The task: Transcribe each record below word for word.

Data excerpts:
::::::::::

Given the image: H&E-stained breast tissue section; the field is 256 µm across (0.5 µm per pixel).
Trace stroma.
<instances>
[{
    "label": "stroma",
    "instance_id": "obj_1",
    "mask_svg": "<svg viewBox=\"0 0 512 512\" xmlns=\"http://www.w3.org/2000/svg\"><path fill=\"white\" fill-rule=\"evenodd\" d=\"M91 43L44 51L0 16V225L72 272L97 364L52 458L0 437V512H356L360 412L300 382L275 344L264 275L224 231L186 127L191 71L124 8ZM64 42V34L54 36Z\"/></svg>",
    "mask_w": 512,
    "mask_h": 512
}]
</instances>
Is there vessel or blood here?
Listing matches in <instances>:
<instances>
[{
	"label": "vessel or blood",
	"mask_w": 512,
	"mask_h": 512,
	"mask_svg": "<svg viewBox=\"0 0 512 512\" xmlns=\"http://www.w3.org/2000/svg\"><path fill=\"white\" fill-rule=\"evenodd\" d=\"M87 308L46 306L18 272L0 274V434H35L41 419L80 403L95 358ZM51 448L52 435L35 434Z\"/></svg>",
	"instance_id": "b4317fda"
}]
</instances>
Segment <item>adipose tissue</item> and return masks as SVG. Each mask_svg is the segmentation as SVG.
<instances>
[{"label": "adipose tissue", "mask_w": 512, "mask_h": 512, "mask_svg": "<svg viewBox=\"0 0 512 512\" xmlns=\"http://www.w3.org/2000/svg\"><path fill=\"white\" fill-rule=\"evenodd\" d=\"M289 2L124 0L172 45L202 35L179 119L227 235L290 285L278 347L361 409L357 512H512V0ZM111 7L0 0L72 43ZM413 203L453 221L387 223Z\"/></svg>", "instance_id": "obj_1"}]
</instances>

::::::::::

Exercise output:
Given the image: H&E-stained breast tissue section; the field is 256 µm across (0.5 µm per pixel).
Trace stroma.
<instances>
[{
    "label": "stroma",
    "instance_id": "obj_1",
    "mask_svg": "<svg viewBox=\"0 0 512 512\" xmlns=\"http://www.w3.org/2000/svg\"><path fill=\"white\" fill-rule=\"evenodd\" d=\"M91 43L44 51L0 16V225L72 272L97 364L52 458L0 437V512H356L360 412L300 382L275 344L264 275L224 231L186 127L191 71L124 8ZM64 42V34L54 36Z\"/></svg>",
    "mask_w": 512,
    "mask_h": 512
}]
</instances>
Is there vessel or blood here?
Listing matches in <instances>:
<instances>
[{
	"label": "vessel or blood",
	"mask_w": 512,
	"mask_h": 512,
	"mask_svg": "<svg viewBox=\"0 0 512 512\" xmlns=\"http://www.w3.org/2000/svg\"><path fill=\"white\" fill-rule=\"evenodd\" d=\"M87 308L46 306L18 272L0 274V434H35L41 419L80 403L95 358ZM51 448L52 435L35 434Z\"/></svg>",
	"instance_id": "b4317fda"
}]
</instances>
Segment <item>adipose tissue</item> and return masks as SVG. Each mask_svg is the segmentation as SVG.
<instances>
[{"label": "adipose tissue", "mask_w": 512, "mask_h": 512, "mask_svg": "<svg viewBox=\"0 0 512 512\" xmlns=\"http://www.w3.org/2000/svg\"><path fill=\"white\" fill-rule=\"evenodd\" d=\"M289 2L124 0L172 45L202 35L179 119L227 235L290 285L278 347L361 409L357 512H512V0ZM111 7L0 0L72 43ZM413 203L453 221L387 223Z\"/></svg>", "instance_id": "obj_1"}]
</instances>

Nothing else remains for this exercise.